Below are entries; output exactly the lines from the one with "yellow cheese: 0 -> 2" to the one with "black watering can: 7 -> 6", both included, and nothing else.

- [Dataset extract]

"""

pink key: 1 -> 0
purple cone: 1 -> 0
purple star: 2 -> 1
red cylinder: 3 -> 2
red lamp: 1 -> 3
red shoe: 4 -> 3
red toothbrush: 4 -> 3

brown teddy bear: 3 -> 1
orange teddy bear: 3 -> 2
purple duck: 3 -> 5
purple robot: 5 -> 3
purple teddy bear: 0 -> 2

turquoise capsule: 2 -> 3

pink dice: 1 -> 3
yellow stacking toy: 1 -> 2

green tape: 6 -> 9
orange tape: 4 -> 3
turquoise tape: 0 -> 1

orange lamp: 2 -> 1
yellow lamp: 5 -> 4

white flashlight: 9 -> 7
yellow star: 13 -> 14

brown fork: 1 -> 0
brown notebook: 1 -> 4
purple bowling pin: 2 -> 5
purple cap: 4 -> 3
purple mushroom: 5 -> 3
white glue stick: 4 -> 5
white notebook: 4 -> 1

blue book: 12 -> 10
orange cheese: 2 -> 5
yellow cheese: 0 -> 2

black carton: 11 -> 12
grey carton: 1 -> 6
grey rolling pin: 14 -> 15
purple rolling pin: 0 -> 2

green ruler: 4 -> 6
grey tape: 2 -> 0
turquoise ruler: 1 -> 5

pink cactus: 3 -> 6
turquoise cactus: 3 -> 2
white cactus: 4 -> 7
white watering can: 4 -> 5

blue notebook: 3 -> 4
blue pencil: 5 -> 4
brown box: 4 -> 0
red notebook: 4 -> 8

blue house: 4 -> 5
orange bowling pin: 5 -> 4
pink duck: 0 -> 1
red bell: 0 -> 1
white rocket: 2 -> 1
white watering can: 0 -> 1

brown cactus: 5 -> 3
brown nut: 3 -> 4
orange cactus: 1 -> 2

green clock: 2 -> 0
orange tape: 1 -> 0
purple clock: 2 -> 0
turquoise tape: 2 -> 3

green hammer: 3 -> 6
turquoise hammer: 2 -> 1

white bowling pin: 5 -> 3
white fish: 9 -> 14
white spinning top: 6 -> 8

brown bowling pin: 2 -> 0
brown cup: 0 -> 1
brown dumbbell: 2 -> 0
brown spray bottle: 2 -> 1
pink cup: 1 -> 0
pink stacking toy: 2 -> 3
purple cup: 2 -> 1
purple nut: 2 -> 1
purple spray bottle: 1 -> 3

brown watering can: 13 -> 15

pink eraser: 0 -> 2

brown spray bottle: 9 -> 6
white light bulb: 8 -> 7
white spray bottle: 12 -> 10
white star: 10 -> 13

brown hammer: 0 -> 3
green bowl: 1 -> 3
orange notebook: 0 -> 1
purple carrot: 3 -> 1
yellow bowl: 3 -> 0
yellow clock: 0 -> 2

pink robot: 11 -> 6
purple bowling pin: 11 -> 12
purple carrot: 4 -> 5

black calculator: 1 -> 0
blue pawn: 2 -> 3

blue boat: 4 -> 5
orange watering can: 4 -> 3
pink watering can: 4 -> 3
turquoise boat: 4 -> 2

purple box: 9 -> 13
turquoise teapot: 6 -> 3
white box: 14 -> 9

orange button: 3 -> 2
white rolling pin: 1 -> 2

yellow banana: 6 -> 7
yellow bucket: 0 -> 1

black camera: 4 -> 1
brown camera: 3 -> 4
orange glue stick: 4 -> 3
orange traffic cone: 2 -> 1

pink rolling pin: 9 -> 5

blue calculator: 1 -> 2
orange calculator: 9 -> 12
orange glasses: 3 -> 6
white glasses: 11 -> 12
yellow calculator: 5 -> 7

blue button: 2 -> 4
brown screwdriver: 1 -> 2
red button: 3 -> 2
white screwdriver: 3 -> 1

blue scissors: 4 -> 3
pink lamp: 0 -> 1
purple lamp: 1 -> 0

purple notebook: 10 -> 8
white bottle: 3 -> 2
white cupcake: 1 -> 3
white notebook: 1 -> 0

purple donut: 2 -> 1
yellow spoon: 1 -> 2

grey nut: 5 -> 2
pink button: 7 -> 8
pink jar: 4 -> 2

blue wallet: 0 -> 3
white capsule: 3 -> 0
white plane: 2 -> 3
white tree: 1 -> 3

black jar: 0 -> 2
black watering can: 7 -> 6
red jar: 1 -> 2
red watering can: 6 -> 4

"""

- [Output of the exercise]
yellow cheese: 0 -> 2

black carton: 11 -> 12
grey carton: 1 -> 6
grey rolling pin: 14 -> 15
purple rolling pin: 0 -> 2

green ruler: 4 -> 6
grey tape: 2 -> 0
turquoise ruler: 1 -> 5

pink cactus: 3 -> 6
turquoise cactus: 3 -> 2
white cactus: 4 -> 7
white watering can: 4 -> 5

blue notebook: 3 -> 4
blue pencil: 5 -> 4
brown box: 4 -> 0
red notebook: 4 -> 8

blue house: 4 -> 5
orange bowling pin: 5 -> 4
pink duck: 0 -> 1
red bell: 0 -> 1
white rocket: 2 -> 1
white watering can: 0 -> 1

brown cactus: 5 -> 3
brown nut: 3 -> 4
orange cactus: 1 -> 2

green clock: 2 -> 0
orange tape: 1 -> 0
purple clock: 2 -> 0
turquoise tape: 2 -> 3

green hammer: 3 -> 6
turquoise hammer: 2 -> 1

white bowling pin: 5 -> 3
white fish: 9 -> 14
white spinning top: 6 -> 8

brown bowling pin: 2 -> 0
brown cup: 0 -> 1
brown dumbbell: 2 -> 0
brown spray bottle: 2 -> 1
pink cup: 1 -> 0
pink stacking toy: 2 -> 3
purple cup: 2 -> 1
purple nut: 2 -> 1
purple spray bottle: 1 -> 3

brown watering can: 13 -> 15

pink eraser: 0 -> 2

brown spray bottle: 9 -> 6
white light bulb: 8 -> 7
white spray bottle: 12 -> 10
white star: 10 -> 13

brown hammer: 0 -> 3
green bowl: 1 -> 3
orange notebook: 0 -> 1
purple carrot: 3 -> 1
yellow bowl: 3 -> 0
yellow clock: 0 -> 2

pink robot: 11 -> 6
purple bowling pin: 11 -> 12
purple carrot: 4 -> 5

black calculator: 1 -> 0
blue pawn: 2 -> 3

blue boat: 4 -> 5
orange watering can: 4 -> 3
pink watering can: 4 -> 3
turquoise boat: 4 -> 2

purple box: 9 -> 13
turquoise teapot: 6 -> 3
white box: 14 -> 9

orange button: 3 -> 2
white rolling pin: 1 -> 2

yellow banana: 6 -> 7
yellow bucket: 0 -> 1

black camera: 4 -> 1
brown camera: 3 -> 4
orange glue stick: 4 -> 3
orange traffic cone: 2 -> 1

pink rolling pin: 9 -> 5

blue calculator: 1 -> 2
orange calculator: 9 -> 12
orange glasses: 3 -> 6
white glasses: 11 -> 12
yellow calculator: 5 -> 7

blue button: 2 -> 4
brown screwdriver: 1 -> 2
red button: 3 -> 2
white screwdriver: 3 -> 1

blue scissors: 4 -> 3
pink lamp: 0 -> 1
purple lamp: 1 -> 0

purple notebook: 10 -> 8
white bottle: 3 -> 2
white cupcake: 1 -> 3
white notebook: 1 -> 0

purple donut: 2 -> 1
yellow spoon: 1 -> 2

grey nut: 5 -> 2
pink button: 7 -> 8
pink jar: 4 -> 2

blue wallet: 0 -> 3
white capsule: 3 -> 0
white plane: 2 -> 3
white tree: 1 -> 3

black jar: 0 -> 2
black watering can: 7 -> 6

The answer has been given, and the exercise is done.